_DESCRIPTION OF THE TASK_
Where the string "pencil" shows up in a line of the records, copy that line.

_MATERIAL SUPPLIED_
────────

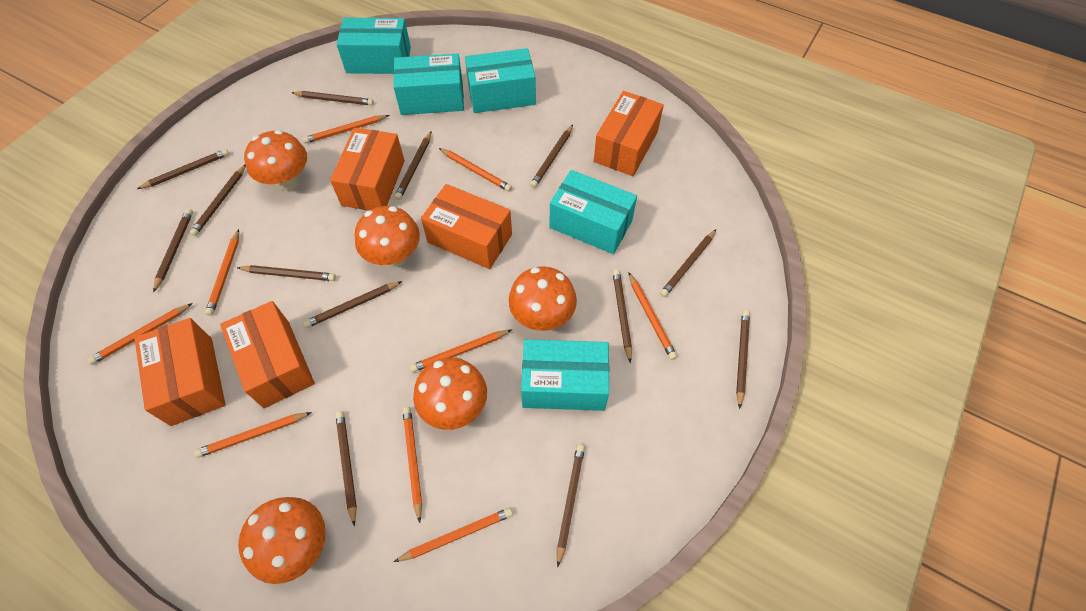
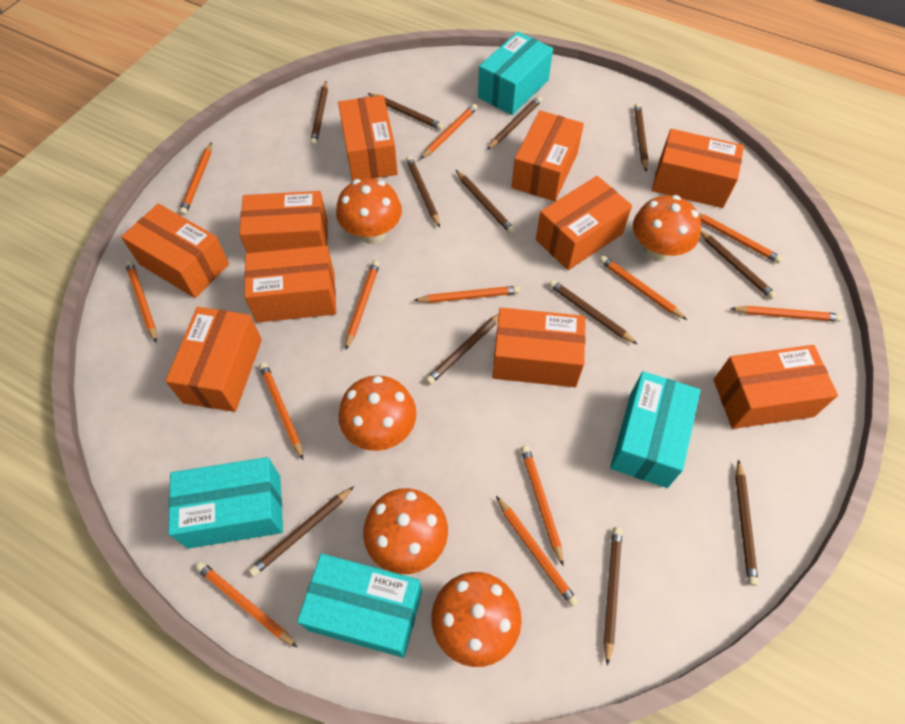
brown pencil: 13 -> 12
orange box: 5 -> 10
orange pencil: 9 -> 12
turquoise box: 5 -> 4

────────

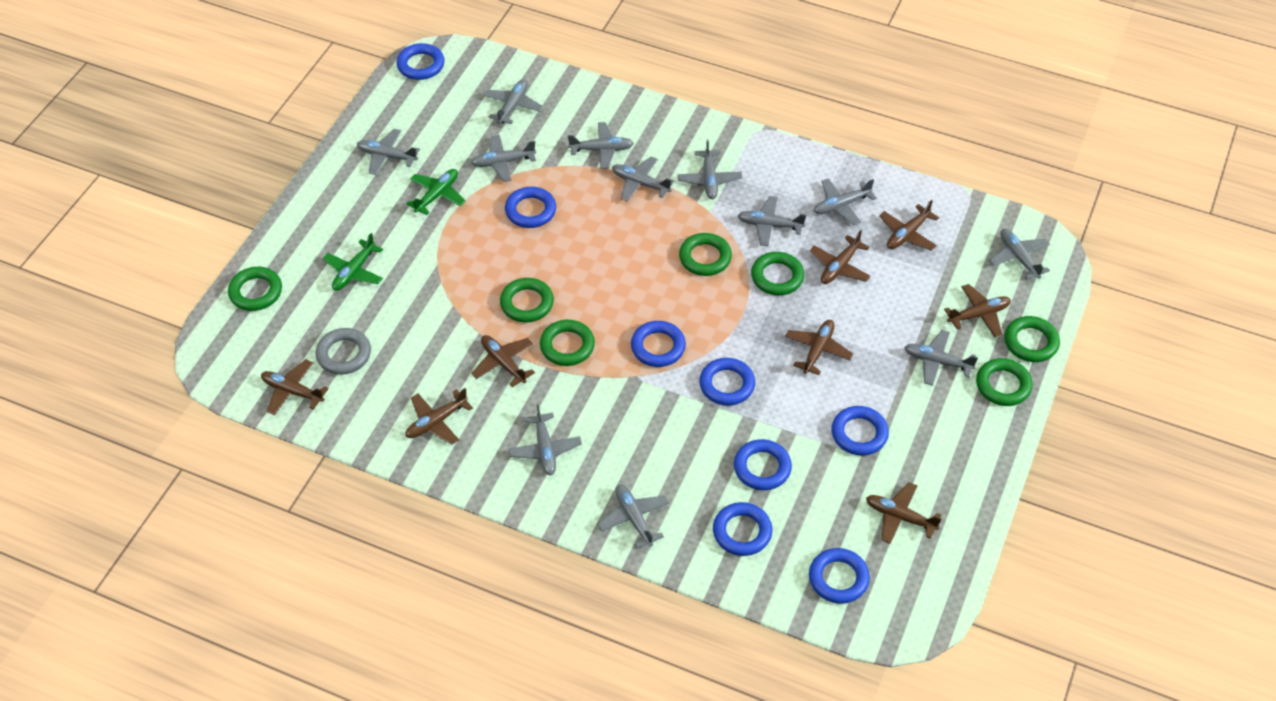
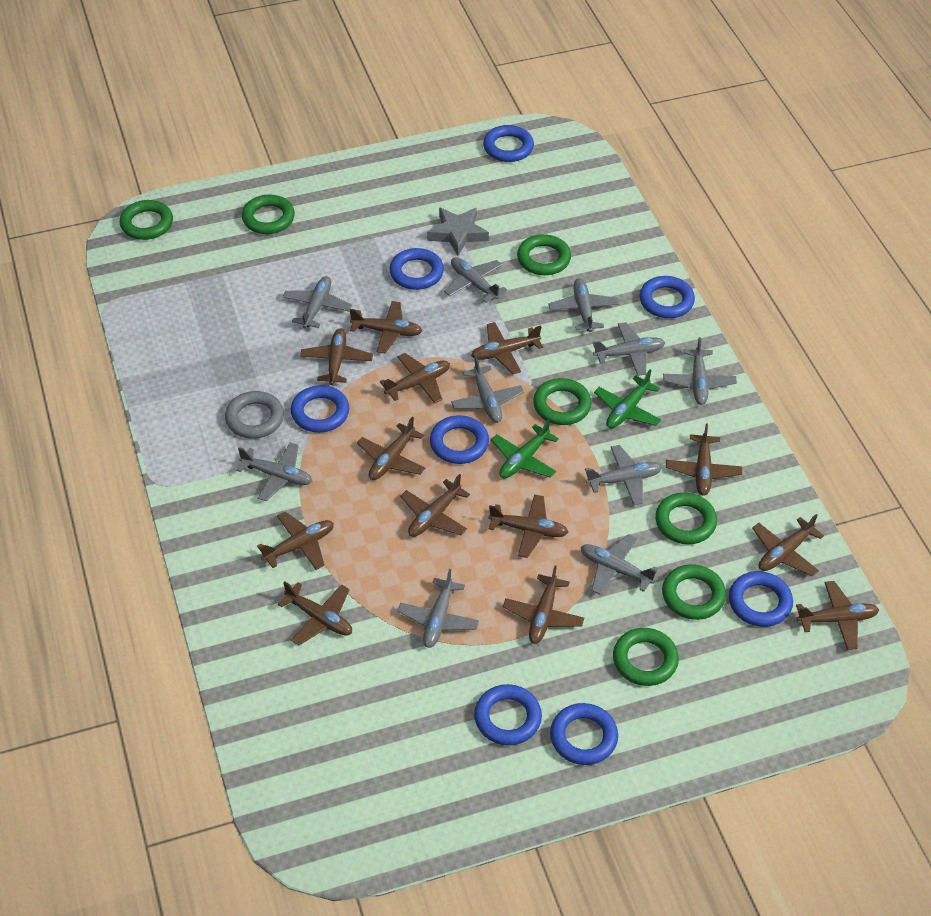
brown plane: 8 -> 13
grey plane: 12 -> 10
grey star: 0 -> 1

────────

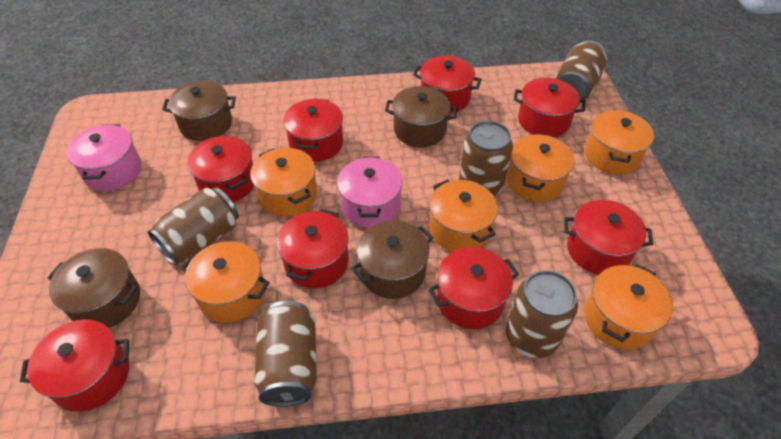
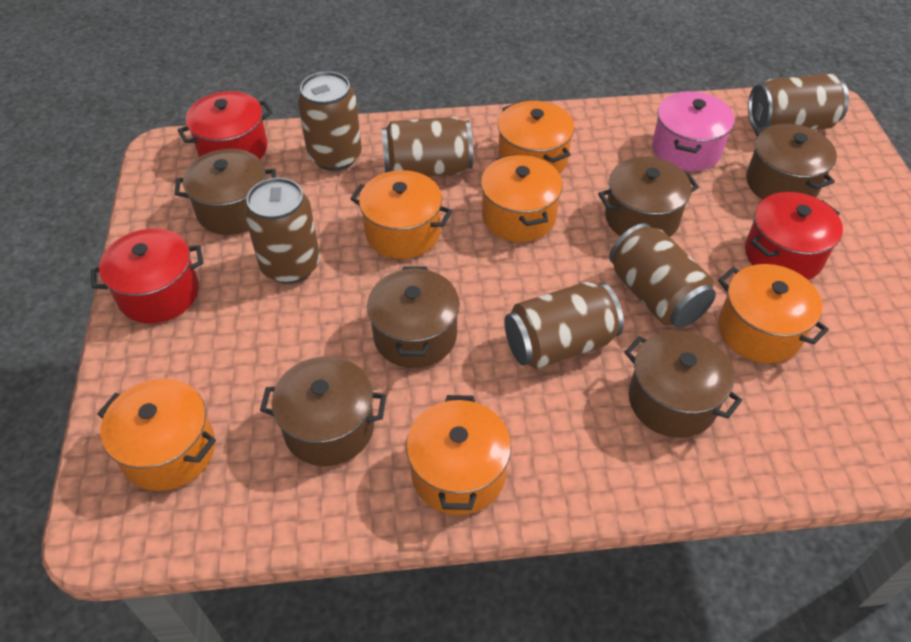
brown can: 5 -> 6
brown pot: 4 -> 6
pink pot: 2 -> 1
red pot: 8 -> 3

────────

_COMPLETED TASK_
brown pencil: 13 -> 12
orange pencil: 9 -> 12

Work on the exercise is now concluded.